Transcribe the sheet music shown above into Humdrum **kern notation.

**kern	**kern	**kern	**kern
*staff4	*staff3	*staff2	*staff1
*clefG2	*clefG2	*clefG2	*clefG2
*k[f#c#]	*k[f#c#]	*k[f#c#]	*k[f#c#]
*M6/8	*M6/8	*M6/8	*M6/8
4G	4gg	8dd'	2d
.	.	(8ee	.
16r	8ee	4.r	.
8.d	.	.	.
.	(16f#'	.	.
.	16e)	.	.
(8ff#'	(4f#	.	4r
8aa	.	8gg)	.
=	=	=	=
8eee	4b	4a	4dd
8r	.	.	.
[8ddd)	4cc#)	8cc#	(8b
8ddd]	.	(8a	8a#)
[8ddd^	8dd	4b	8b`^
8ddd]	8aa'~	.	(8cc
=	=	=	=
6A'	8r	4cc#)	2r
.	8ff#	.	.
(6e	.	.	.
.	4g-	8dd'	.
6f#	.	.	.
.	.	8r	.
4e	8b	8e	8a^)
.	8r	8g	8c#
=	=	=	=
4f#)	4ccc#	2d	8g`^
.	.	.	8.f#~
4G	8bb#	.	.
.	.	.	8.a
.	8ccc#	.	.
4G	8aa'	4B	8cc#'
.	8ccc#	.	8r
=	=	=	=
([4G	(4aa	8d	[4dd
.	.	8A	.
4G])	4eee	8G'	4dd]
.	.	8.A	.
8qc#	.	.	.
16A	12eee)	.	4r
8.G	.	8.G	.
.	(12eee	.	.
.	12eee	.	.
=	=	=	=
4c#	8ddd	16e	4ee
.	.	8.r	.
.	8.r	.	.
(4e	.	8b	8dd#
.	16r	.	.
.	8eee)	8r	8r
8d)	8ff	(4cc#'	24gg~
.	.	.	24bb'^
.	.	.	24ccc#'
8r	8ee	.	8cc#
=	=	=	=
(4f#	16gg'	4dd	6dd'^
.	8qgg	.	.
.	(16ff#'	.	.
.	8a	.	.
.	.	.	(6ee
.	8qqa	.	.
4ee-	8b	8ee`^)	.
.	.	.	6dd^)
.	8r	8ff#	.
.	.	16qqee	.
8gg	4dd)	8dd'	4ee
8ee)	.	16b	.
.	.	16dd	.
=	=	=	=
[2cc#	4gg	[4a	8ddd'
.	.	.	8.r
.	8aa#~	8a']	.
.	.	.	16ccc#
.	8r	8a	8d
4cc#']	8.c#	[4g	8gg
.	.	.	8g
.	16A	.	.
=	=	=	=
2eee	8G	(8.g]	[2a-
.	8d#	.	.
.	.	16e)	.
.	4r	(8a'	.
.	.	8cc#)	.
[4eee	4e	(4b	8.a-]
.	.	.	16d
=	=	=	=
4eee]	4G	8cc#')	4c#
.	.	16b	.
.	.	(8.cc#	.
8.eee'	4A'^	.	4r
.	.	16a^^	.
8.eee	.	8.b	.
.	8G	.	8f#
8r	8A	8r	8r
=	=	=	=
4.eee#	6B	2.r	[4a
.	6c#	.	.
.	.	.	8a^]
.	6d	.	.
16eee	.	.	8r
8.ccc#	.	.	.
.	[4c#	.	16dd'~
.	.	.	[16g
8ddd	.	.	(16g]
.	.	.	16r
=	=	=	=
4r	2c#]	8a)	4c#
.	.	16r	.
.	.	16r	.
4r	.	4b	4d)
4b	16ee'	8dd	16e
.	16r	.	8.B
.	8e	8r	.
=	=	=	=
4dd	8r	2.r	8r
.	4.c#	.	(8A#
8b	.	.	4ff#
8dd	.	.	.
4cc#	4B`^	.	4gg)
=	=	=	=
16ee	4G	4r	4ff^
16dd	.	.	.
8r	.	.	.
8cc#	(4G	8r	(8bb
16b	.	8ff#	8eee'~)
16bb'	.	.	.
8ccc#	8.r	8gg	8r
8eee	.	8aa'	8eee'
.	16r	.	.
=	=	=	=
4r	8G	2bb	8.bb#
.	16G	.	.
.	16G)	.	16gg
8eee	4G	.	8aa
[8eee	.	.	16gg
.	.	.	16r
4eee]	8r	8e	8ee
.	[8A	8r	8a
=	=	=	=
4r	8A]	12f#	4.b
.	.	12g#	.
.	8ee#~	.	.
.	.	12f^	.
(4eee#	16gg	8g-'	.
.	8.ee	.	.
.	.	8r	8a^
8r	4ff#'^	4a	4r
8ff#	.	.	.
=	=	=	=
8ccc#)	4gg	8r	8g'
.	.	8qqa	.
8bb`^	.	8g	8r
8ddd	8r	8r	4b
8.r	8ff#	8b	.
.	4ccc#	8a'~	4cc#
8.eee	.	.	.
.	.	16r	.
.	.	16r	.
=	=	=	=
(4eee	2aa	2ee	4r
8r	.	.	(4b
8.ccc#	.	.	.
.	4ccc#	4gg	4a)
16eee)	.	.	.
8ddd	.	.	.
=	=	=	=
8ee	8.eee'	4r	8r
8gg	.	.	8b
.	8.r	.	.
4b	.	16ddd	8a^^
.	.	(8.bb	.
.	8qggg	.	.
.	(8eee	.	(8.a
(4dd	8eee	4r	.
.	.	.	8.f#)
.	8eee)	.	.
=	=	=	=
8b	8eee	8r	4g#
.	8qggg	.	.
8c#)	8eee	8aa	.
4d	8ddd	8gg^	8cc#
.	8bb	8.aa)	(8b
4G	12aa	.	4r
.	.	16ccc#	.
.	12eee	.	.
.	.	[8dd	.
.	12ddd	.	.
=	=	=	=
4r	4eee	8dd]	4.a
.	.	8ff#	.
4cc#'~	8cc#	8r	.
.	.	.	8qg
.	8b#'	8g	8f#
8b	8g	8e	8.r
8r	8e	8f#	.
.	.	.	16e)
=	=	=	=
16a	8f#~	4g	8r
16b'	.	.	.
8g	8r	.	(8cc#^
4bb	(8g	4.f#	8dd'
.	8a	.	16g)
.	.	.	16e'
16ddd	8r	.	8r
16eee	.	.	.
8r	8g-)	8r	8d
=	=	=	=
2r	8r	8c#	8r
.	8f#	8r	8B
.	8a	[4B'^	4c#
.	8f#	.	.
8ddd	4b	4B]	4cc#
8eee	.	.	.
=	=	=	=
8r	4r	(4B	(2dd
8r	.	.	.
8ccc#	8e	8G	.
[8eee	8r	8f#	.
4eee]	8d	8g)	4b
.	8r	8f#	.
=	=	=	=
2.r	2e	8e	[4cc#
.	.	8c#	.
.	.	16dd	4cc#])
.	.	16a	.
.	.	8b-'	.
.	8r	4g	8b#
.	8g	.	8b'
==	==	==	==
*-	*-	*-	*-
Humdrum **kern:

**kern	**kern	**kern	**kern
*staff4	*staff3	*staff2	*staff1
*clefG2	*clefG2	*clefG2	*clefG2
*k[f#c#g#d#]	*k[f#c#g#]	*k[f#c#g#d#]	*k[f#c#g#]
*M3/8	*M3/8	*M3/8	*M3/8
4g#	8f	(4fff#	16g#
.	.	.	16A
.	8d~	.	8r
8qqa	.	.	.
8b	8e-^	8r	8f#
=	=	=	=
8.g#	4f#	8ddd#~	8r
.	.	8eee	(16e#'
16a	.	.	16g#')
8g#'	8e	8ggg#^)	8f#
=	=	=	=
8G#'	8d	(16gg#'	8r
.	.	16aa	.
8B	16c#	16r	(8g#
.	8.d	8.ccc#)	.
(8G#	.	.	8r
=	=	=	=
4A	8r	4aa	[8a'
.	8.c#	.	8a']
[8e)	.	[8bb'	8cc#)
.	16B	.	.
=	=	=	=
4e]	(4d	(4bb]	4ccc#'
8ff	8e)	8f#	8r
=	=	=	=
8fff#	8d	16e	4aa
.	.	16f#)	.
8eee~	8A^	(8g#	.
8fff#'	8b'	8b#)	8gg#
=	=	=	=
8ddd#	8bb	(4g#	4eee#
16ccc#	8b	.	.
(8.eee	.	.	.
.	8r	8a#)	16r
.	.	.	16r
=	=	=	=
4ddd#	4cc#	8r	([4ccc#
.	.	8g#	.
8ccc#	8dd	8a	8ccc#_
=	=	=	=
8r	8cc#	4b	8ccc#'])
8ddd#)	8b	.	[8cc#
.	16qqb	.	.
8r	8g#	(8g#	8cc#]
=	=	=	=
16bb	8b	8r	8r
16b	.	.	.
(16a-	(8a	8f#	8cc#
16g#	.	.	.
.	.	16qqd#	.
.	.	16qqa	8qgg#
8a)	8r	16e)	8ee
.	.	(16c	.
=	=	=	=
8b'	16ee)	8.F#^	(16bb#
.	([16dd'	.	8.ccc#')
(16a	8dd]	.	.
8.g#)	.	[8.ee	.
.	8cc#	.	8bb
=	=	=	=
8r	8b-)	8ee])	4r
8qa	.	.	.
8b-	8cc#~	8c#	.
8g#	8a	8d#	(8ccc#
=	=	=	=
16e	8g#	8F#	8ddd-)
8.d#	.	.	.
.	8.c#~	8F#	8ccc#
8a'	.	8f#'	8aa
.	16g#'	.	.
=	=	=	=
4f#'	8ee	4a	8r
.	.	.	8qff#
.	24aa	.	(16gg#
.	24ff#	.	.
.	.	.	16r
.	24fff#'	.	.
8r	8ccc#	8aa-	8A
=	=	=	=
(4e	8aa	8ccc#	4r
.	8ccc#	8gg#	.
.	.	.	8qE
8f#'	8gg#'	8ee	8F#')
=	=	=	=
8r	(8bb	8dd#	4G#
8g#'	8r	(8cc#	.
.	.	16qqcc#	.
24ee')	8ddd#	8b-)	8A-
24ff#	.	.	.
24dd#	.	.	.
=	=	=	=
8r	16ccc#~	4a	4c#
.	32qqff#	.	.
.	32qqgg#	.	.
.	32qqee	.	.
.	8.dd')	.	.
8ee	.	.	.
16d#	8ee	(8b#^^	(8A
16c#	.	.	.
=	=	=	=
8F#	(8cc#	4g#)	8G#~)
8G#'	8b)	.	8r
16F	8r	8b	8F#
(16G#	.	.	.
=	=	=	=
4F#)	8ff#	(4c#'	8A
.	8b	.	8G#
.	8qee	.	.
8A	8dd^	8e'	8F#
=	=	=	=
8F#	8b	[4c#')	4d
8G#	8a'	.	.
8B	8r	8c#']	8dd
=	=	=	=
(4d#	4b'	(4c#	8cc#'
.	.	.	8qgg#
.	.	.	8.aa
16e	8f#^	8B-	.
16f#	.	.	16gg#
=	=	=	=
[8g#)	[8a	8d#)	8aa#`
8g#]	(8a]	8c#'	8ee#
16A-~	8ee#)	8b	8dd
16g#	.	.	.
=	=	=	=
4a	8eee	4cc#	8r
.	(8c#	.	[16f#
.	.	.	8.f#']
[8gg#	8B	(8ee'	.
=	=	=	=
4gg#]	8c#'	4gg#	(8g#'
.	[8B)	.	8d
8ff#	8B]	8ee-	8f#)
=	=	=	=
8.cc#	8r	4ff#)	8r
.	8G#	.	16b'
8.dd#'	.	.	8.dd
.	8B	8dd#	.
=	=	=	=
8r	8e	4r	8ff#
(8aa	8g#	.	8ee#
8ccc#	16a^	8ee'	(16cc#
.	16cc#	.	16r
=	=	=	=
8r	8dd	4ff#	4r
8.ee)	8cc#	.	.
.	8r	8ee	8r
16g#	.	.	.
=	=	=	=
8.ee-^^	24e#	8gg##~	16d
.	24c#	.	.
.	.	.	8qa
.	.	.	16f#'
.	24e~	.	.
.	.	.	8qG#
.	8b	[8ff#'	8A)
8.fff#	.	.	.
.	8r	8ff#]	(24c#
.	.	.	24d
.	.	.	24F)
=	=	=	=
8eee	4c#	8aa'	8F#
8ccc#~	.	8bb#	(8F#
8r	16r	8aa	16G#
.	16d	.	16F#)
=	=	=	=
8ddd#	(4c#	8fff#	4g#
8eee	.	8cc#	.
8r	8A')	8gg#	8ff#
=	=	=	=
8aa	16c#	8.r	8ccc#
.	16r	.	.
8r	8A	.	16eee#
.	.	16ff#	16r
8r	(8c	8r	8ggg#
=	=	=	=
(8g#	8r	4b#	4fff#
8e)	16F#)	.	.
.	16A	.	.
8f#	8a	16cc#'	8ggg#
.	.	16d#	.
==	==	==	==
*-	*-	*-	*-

• [INSTRUCTIONS TO FOLLOW]
Collect every line in the entries above that contains the string "Humdrum".

• [ANSWER TO THE PROBLEM]
Transcribe the sheet music shown above into Humdrum **kern notation.
Humdrum **kern:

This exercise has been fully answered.